* START DATASET RECORDS *

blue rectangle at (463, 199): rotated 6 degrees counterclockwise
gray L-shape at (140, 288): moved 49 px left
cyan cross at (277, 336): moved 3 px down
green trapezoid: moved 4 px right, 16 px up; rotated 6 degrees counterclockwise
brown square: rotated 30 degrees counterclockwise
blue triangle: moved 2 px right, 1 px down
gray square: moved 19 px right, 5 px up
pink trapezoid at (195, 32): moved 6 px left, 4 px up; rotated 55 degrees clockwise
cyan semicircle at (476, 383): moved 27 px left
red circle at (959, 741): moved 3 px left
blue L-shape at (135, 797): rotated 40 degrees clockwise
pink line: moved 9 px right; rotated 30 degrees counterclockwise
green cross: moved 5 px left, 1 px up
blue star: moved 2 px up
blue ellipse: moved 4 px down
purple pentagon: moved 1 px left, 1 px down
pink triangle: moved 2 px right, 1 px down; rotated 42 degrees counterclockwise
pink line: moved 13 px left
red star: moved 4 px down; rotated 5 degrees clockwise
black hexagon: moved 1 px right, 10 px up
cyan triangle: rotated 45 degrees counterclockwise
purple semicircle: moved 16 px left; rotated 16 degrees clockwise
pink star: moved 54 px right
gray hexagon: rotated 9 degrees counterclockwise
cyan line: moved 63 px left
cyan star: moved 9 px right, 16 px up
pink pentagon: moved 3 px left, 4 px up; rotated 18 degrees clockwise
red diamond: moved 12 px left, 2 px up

* END DATASET RECORDS *

--- WHAT TO DO ---
Can you reproduce all the records above with "px" renamed to "pixels" wherever it occurs, changing nothing else?

--- TASK RESPONSE ---
blue rectangle at (463, 199): rotated 6 degrees counterclockwise
gray L-shape at (140, 288): moved 49 pixels left
cyan cross at (277, 336): moved 3 pixels down
green trapezoid: moved 4 pixels right, 16 pixels up; rotated 6 degrees counterclockwise
brown square: rotated 30 degrees counterclockwise
blue triangle: moved 2 pixels right, 1 pixels down
gray square: moved 19 pixels right, 5 pixels up
pink trapezoid at (195, 32): moved 6 pixels left, 4 pixels up; rotated 55 degrees clockwise
cyan semicircle at (476, 383): moved 27 pixels left
red circle at (959, 741): moved 3 pixels left
blue L-shape at (135, 797): rotated 40 degrees clockwise
pink line: moved 9 pixels right; rotated 30 degrees counterclockwise
green cross: moved 5 pixels left, 1 pixels up
blue star: moved 2 pixels up
blue ellipse: moved 4 pixels down
purple pentagon: moved 1 pixels left, 1 pixels down
pink triangle: moved 2 pixels right, 1 pixels down; rotated 42 degrees counterclockwise
pink line: moved 13 pixels left
red star: moved 4 pixels down; rotated 5 degrees clockwise
black hexagon: moved 1 pixels right, 10 pixels up
cyan triangle: rotated 45 degrees counterclockwise
purple semicircle: moved 16 pixels left; rotated 16 degrees clockwise
pink star: moved 54 pixels right
gray hexagon: rotated 9 degrees counterclockwise
cyan line: moved 63 pixels left
cyan star: moved 9 pixels right, 16 pixels up
pink pentagon: moved 3 pixels left, 4 pixels up; rotated 18 degrees clockwise
red diamond: moved 12 pixels left, 2 pixels up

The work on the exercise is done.